Report how many lines in the data include "screwdriver", with the number as the only reply.
BEGIN SOURCE DATA
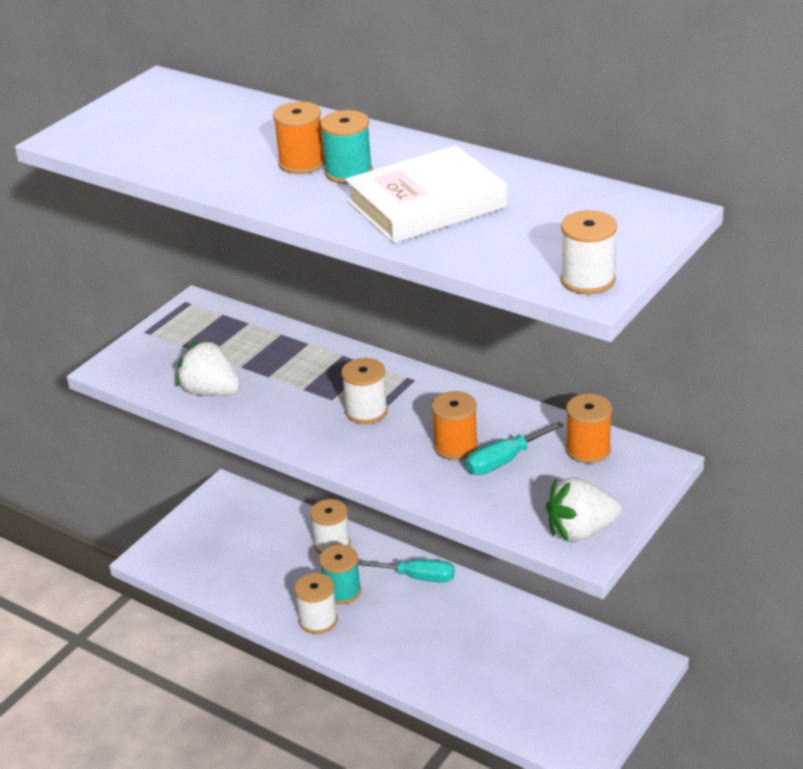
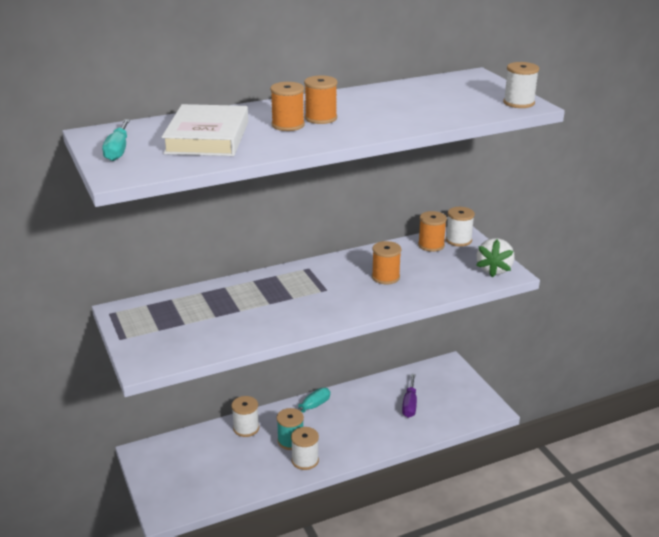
camera: 60 degrees left, 5 degrees down
(211, 392) = (228, 335): white strawberry -> none
(349, 172) = (320, 118): turquoise spool -> orange spool
(366, 411) = (319, 291): white spool -> white spool (458, 240)
(426, 204) = (389, 112): white book -> white book (207, 137)
(503, 461) = (414, 269): turquoise screwdriver -> turquoise screwdriver (118, 150)
(512, 663) = (409, 404): none -> purple screwdriver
END SOURCE DATA
● ANSWER TO THIS PROBLEM
2